* **What the exercise asks**
Starting at the first line of the listing below, retype each line up to and including the one that contains "(668, 431) = (160, 359): white". Leave pictures out.

* **Dataset entries**
- Opening Delimiter -

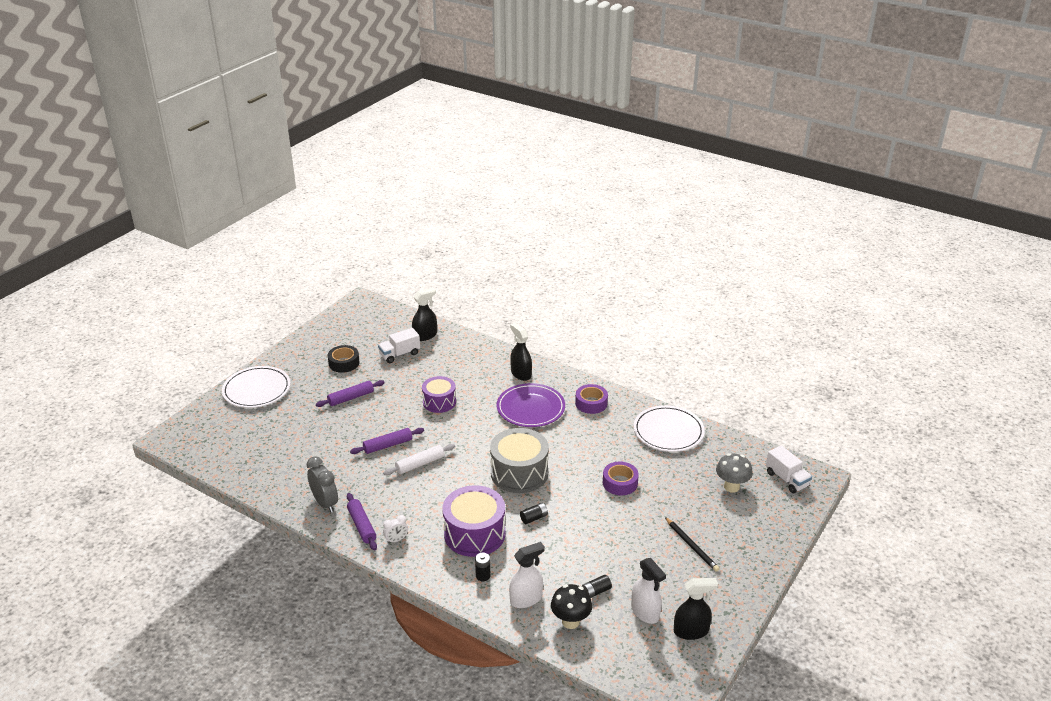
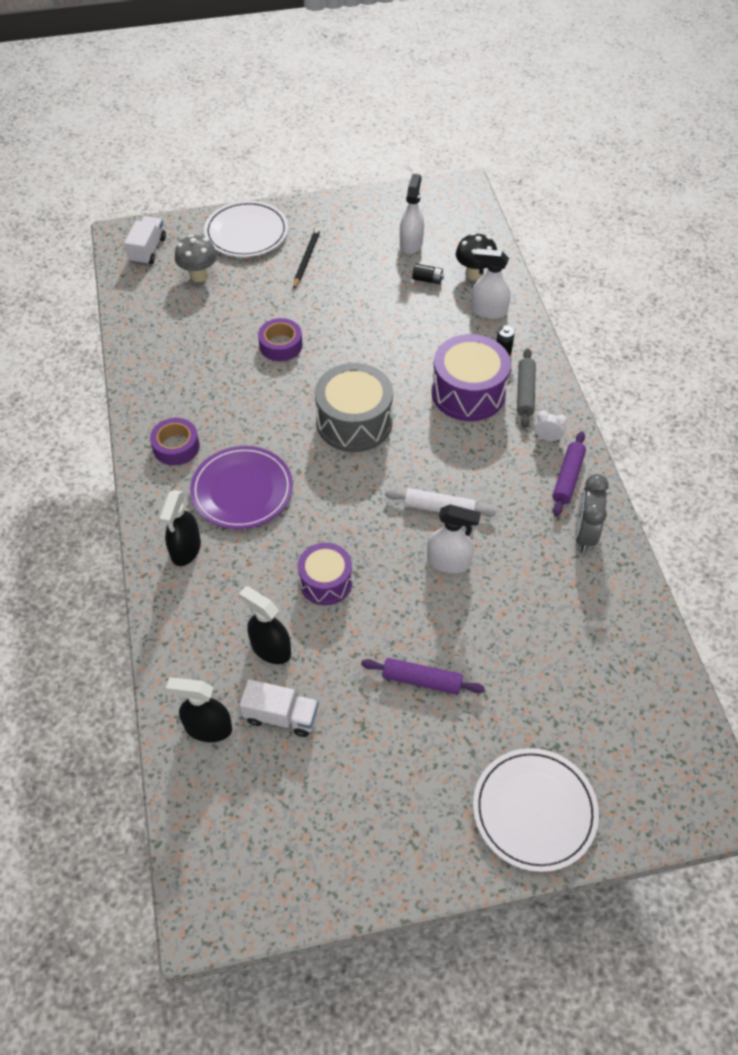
camera: 135 degrees left, 20 degrees up
(344, 363) = (369, 765): black tape -> none
(388, 445) = (449, 562): purple rolling pin -> white spray bottle
(439, 558) = (525, 392): none -> grey rolling pin
(534, 518) = (398, 369): black battery -> none
(668, 431) = (160, 359): white plate -> white plate (246, 232)
(691, 631) = (397, 213): black spray bottle -> black spray bottle (270, 648)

- Closing Delimiter -

* **Answer area**
camera: 135 degrees left, 20 degrees up
(344, 363) = (369, 765): black tape -> none
(388, 445) = (449, 562): purple rolling pin -> white spray bottle
(439, 558) = (525, 392): none -> grey rolling pin
(534, 518) = (398, 369): black battery -> none
(668, 431) = (160, 359): white plate -> white plate (246, 232)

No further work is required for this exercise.